▶ **Exercise aim**
Using the data beneath, show every line that includes the word "none".

▶ **Materials provided**
────────────────────────────────────────

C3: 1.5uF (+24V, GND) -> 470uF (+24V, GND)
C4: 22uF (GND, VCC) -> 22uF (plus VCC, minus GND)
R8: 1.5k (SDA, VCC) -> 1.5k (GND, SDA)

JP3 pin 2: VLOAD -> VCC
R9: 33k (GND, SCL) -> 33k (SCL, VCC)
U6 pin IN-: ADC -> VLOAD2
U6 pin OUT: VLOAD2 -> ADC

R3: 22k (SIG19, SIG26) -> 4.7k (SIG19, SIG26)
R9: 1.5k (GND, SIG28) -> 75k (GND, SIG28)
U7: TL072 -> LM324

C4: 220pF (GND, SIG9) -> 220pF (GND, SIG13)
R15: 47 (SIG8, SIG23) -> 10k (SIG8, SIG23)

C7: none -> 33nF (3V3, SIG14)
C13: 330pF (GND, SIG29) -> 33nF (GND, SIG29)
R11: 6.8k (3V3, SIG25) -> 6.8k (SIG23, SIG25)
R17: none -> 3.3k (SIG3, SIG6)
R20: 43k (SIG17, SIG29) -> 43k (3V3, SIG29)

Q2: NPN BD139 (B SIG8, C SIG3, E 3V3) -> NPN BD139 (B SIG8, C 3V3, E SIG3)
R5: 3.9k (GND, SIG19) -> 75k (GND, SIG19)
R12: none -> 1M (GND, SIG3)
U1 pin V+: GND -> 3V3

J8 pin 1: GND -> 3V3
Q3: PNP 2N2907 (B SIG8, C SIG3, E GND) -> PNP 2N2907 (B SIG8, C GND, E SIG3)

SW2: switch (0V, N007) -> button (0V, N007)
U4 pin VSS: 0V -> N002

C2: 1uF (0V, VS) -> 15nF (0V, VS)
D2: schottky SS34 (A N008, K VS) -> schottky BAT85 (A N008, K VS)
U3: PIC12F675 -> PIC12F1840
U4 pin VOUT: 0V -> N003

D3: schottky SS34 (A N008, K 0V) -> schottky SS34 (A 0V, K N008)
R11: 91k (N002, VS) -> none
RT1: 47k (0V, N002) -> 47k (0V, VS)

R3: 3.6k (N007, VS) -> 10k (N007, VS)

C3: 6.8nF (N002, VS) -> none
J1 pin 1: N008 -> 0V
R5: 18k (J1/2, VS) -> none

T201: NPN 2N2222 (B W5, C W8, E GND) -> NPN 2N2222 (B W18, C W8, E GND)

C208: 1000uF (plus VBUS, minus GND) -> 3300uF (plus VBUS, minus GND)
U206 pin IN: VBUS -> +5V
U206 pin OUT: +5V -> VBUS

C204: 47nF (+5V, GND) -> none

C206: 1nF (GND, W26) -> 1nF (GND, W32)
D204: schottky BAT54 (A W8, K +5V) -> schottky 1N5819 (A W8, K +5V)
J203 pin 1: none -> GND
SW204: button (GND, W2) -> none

────────────────────────────────────────

▶ **Result below**
C7: none -> 33nF (3V3, SIG14)
R17: none -> 3.3k (SIG3, SIG6)
R12: none -> 1M (GND, SIG3)
R11: 91k (N002, VS) -> none
C3: 6.8nF (N002, VS) -> none
R5: 18k (J1/2, VS) -> none
C204: 47nF (+5V, GND) -> none
J203 pin 1: none -> GND
SW204: button (GND, W2) -> none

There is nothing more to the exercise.